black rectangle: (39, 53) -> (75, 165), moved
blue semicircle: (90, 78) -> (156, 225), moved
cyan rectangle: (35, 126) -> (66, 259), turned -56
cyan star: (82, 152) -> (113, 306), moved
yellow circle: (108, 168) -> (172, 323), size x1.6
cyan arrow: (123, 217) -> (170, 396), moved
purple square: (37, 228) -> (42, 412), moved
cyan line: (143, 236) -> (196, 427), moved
************
WHAT TO PRODUCE
Repeat the entire listing above without changing a word.

EXPECTED ANSWER
black rectangle: (39, 53) -> (75, 165), moved
blue semicircle: (90, 78) -> (156, 225), moved
cyan rectangle: (35, 126) -> (66, 259), turned -56
cyan star: (82, 152) -> (113, 306), moved
yellow circle: (108, 168) -> (172, 323), size x1.6
cyan arrow: (123, 217) -> (170, 396), moved
purple square: (37, 228) -> (42, 412), moved
cyan line: (143, 236) -> (196, 427), moved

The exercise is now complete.